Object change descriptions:
----------

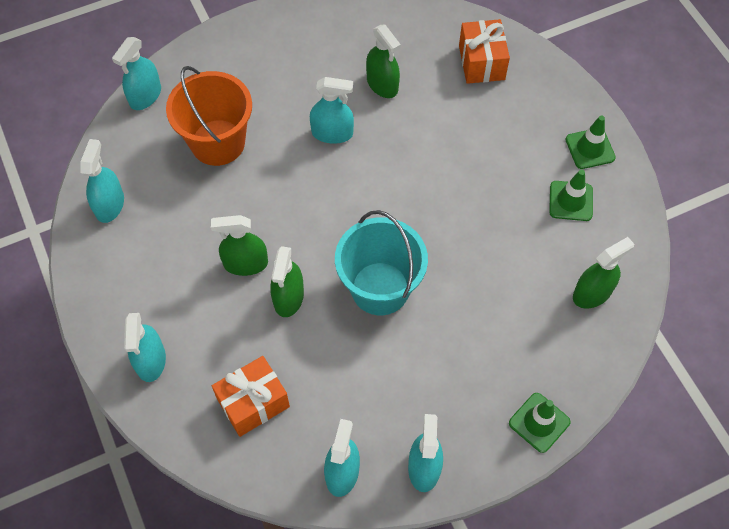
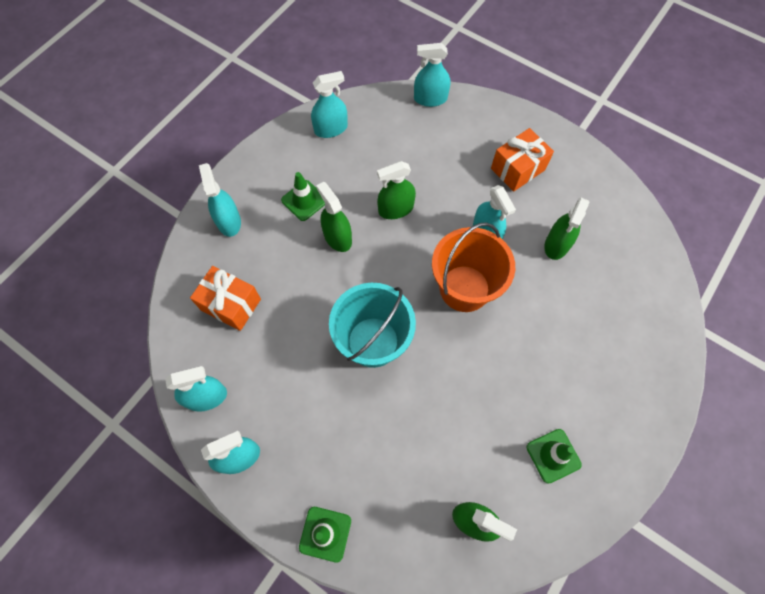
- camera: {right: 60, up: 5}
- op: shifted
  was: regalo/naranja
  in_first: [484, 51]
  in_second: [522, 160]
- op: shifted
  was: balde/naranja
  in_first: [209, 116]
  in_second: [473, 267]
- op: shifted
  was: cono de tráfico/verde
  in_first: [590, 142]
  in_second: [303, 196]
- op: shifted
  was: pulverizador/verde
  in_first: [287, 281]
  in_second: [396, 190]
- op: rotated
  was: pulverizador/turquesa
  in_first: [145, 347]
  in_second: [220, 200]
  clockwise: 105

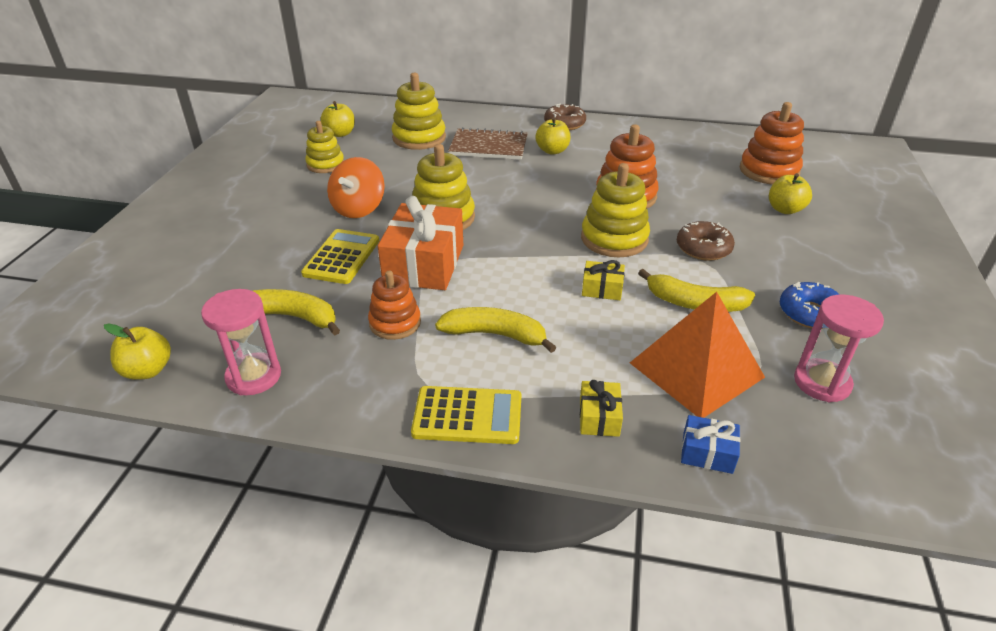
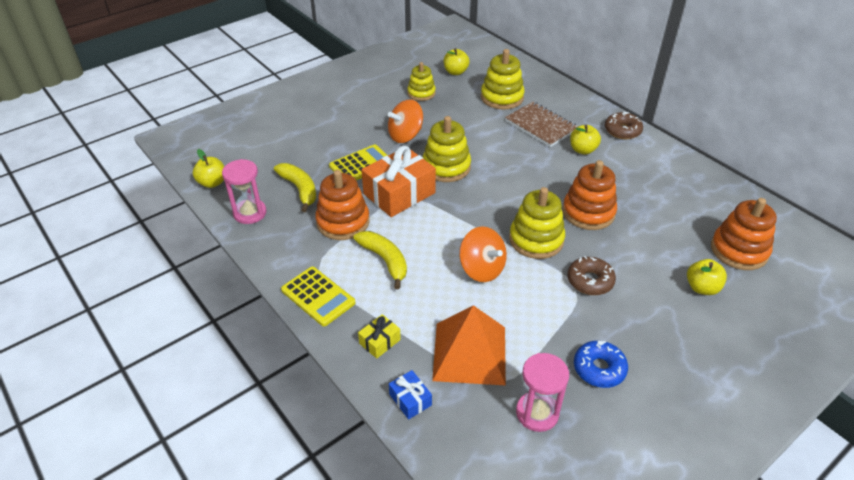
- camera: {right: 40, up: 5}
- op: swapped
  was: regalo/amarillo
  now: peonza/naranja
  in_first: [603, 280]
  in_second: [483, 254]
- op: gone
  was: plátano/amarillo
  in_first: [696, 290]
- op: scaled
  was: juguete apilable/naranja
  in_first: [394, 305]
  in_second: [342, 205]
  ratio: 1.52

----------

Work order
Each record above must be retyped exactly, minus its pictures.

Result for this exercise
- camera: {right: 60, up: 5}
- op: shifted
  was: regalo/naranja
  in_first: [484, 51]
  in_second: [522, 160]
- op: shifted
  was: balde/naranja
  in_first: [209, 116]
  in_second: [473, 267]
- op: shifted
  was: cono de tráfico/verde
  in_first: [590, 142]
  in_second: [303, 196]
- op: shifted
  was: pulverizador/verde
  in_first: [287, 281]
  in_second: [396, 190]
- op: rotated
  was: pulverizador/turquesa
  in_first: [145, 347]
  in_second: [220, 200]
  clockwise: 105

- camera: {right: 40, up: 5}
- op: swapped
  was: regalo/amarillo
  now: peonza/naranja
  in_first: [603, 280]
  in_second: [483, 254]
- op: gone
  was: plátano/amarillo
  in_first: [696, 290]
- op: scaled
  was: juguete apilable/naranja
  in_first: [394, 305]
  in_second: [342, 205]
  ratio: 1.52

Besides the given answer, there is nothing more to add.